Scene image comparisons
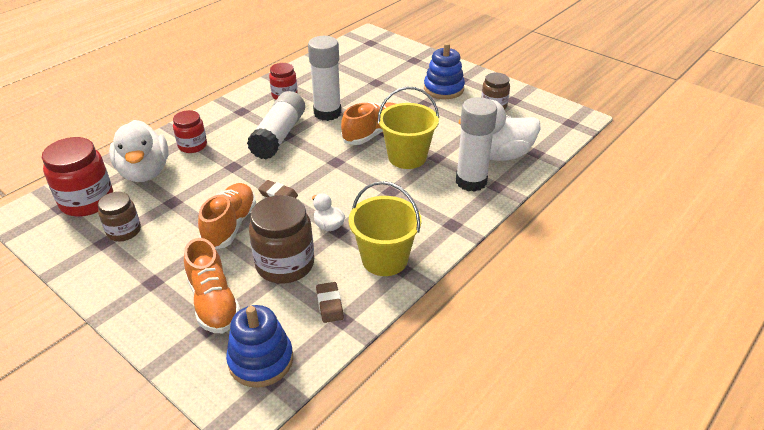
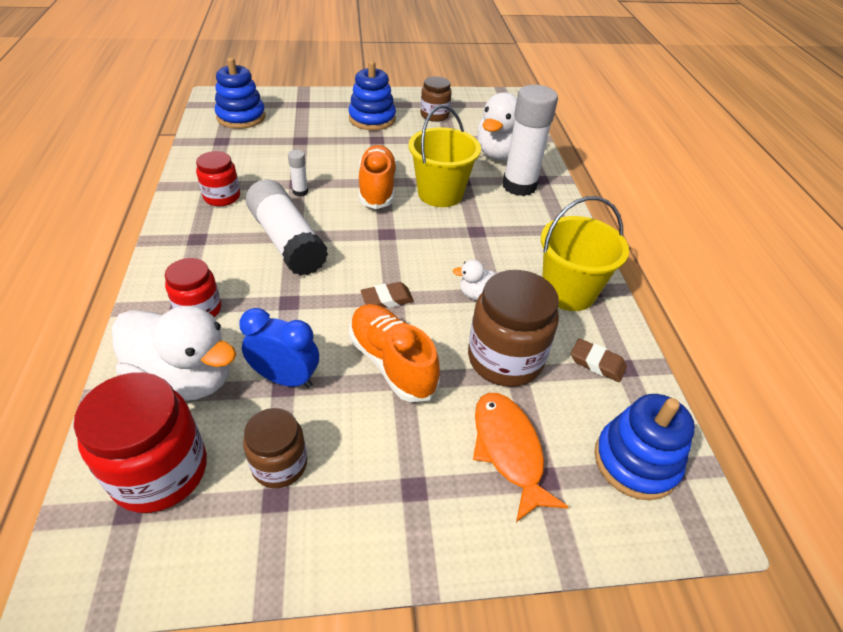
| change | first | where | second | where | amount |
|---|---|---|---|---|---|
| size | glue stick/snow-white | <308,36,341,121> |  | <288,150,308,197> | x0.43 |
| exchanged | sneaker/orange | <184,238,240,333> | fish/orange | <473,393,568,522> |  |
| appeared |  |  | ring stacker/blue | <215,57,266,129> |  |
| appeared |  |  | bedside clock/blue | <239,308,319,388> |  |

*REQUIRED WORK*. Looking at the data above, say how many lines contain "blue", and give no other words.

*OUTPUT BELOW*. 2